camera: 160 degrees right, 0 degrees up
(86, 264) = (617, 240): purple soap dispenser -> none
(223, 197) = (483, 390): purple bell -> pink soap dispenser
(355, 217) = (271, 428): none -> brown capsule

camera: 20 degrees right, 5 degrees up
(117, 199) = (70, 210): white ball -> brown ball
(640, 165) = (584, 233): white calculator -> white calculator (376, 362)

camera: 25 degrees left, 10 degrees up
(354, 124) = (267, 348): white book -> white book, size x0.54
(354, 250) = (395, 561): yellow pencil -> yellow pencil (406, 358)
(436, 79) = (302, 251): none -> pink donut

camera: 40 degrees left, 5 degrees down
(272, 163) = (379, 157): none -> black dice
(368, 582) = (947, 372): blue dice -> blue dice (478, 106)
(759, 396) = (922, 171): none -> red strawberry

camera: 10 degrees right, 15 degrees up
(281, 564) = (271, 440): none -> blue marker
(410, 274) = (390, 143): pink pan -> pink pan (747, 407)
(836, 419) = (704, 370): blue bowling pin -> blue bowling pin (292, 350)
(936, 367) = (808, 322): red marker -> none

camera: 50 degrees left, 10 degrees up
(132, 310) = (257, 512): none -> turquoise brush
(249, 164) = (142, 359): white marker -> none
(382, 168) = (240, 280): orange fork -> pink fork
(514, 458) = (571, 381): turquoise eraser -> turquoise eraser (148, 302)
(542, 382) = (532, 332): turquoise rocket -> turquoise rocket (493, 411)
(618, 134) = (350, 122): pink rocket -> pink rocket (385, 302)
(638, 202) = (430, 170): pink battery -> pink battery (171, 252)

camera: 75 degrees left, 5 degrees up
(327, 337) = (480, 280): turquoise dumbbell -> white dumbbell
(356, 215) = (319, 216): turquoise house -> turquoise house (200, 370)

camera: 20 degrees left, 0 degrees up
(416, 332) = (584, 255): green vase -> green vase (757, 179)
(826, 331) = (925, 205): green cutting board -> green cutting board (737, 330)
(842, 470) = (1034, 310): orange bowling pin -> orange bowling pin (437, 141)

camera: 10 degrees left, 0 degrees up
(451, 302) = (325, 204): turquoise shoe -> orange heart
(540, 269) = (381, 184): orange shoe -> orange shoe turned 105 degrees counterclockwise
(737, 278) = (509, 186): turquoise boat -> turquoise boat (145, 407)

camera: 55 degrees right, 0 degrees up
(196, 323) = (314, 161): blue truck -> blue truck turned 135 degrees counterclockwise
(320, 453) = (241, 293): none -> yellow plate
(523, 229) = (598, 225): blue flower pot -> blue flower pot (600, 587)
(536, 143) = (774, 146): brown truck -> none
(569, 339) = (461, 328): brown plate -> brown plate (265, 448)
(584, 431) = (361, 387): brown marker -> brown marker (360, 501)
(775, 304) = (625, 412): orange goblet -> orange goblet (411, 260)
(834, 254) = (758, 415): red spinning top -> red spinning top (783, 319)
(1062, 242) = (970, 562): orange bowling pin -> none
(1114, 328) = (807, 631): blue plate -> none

========================================

- Exercise goal
When you answer, return the records above exactly as they stand.

- Answer section
camera: 160 degrees right, 0 degrees up
(86, 264) = (617, 240): purple soap dispenser -> none
(223, 197) = (483, 390): purple bell -> pink soap dispenser
(355, 217) = (271, 428): none -> brown capsule

camera: 20 degrees right, 5 degrees up
(117, 199) = (70, 210): white ball -> brown ball
(640, 165) = (584, 233): white calculator -> white calculator (376, 362)

camera: 25 degrees left, 10 degrees up
(354, 124) = (267, 348): white book -> white book, size x0.54
(354, 250) = (395, 561): yellow pencil -> yellow pencil (406, 358)
(436, 79) = (302, 251): none -> pink donut

camera: 40 degrees left, 5 degrees down
(272, 163) = (379, 157): none -> black dice
(368, 582) = (947, 372): blue dice -> blue dice (478, 106)
(759, 396) = (922, 171): none -> red strawberry

camera: 10 degrees right, 15 degrees up
(281, 564) = (271, 440): none -> blue marker
(410, 274) = (390, 143): pink pan -> pink pan (747, 407)
(836, 419) = (704, 370): blue bowling pin -> blue bowling pin (292, 350)
(936, 367) = (808, 322): red marker -> none

camera: 50 degrees left, 10 degrees up
(132, 310) = (257, 512): none -> turquoise brush
(249, 164) = (142, 359): white marker -> none
(382, 168) = (240, 280): orange fork -> pink fork
(514, 458) = (571, 381): turquoise eraser -> turquoise eraser (148, 302)
(542, 382) = (532, 332): turquoise rocket -> turquoise rocket (493, 411)
(618, 134) = (350, 122): pink rocket -> pink rocket (385, 302)
(638, 202) = (430, 170): pink battery -> pink battery (171, 252)

camera: 75 degrees left, 5 degrees up
(327, 337) = (480, 280): turquoise dumbbell -> white dumbbell
(356, 215) = (319, 216): turquoise house -> turquoise house (200, 370)

camera: 20 degrees left, 0 degrees up
(416, 332) = (584, 255): green vase -> green vase (757, 179)
(826, 331) = (925, 205): green cutting board -> green cutting board (737, 330)
(842, 470) = (1034, 310): orange bowling pin -> orange bowling pin (437, 141)

camera: 10 degrees left, 0 degrees up
(451, 302) = (325, 204): turquoise shoe -> orange heart
(540, 269) = (381, 184): orange shoe -> orange shoe turned 105 degrees counterclockwise
(737, 278) = (509, 186): turquoise boat -> turquoise boat (145, 407)

camera: 55 degrees right, 0 degrees up
(196, 323) = (314, 161): blue truck -> blue truck turned 135 degrees counterclockwise
(320, 453) = (241, 293): none -> yellow plate
(523, 229) = (598, 225): blue flower pot -> blue flower pot (600, 587)
(536, 143) = (774, 146): brown truck -> none
(569, 339) = (461, 328): brown plate -> brown plate (265, 448)
(584, 431) = (361, 387): brown marker -> brown marker (360, 501)
(775, 304) = (625, 412): orange goblet -> orange goblet (411, 260)
(834, 254) = (758, 415): red spinning top -> red spinning top (783, 319)
(1062, 242) = (970, 562): orange bowling pin -> none
(1114, 328) = (807, 631): blue plate -> none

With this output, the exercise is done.